*What is needed*
Your reply should reproduce each entry exactly and contain no pictures.

[[ Records for the task open ]]

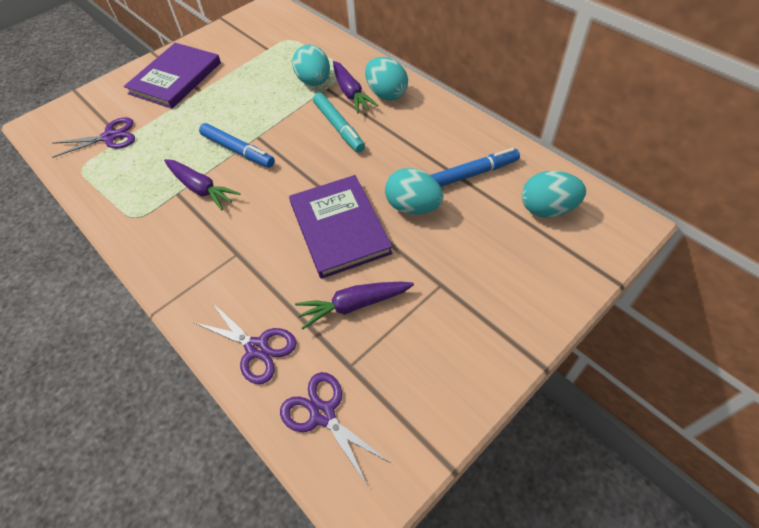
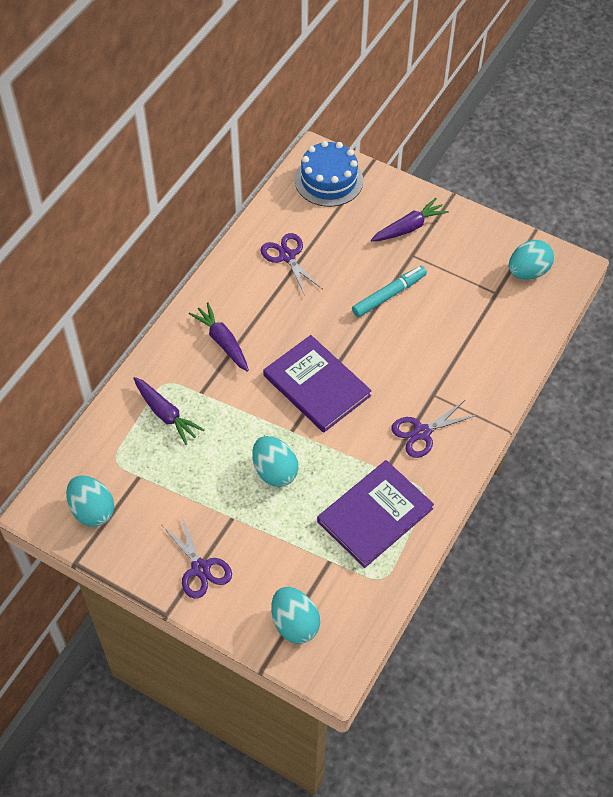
blue cake: 0 -> 1
blue marker: 2 -> 0

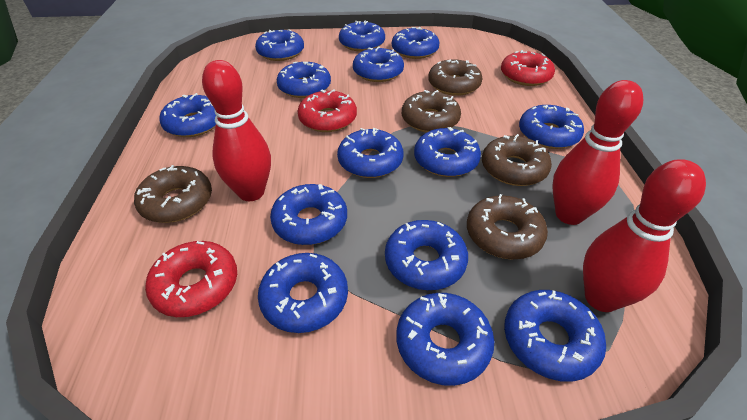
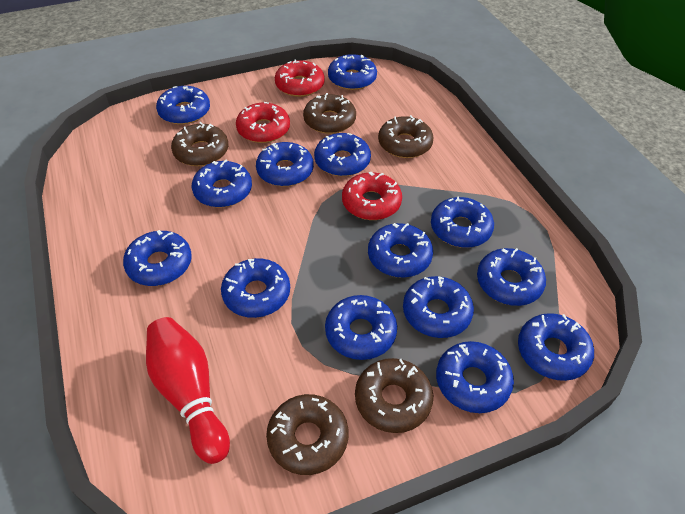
red bowling pin: 3 -> 1

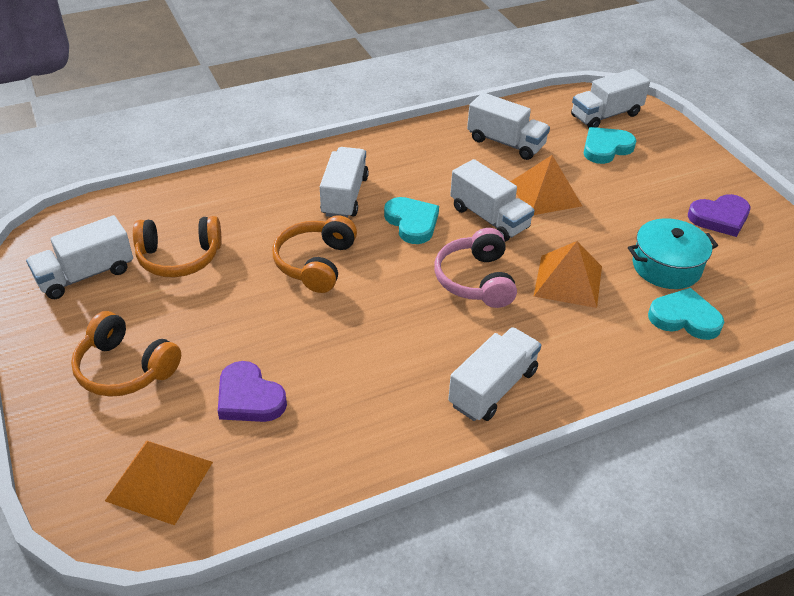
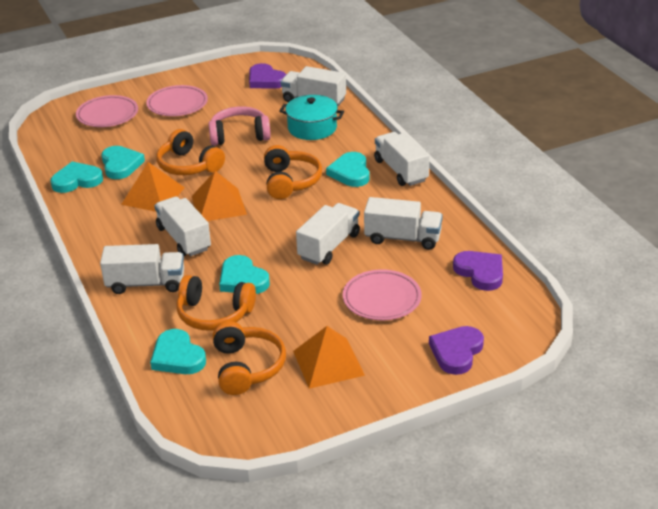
orange headphones: 3 -> 4
pink plate: 0 -> 3
purple heart: 2 -> 3
turquoise heart: 3 -> 5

[[ Records for the task closed ]]

*Output of the task*
blue cake: 0 -> 1
blue marker: 2 -> 0

red bowling pin: 3 -> 1

orange headphones: 3 -> 4
pink plate: 0 -> 3
purple heart: 2 -> 3
turquoise heart: 3 -> 5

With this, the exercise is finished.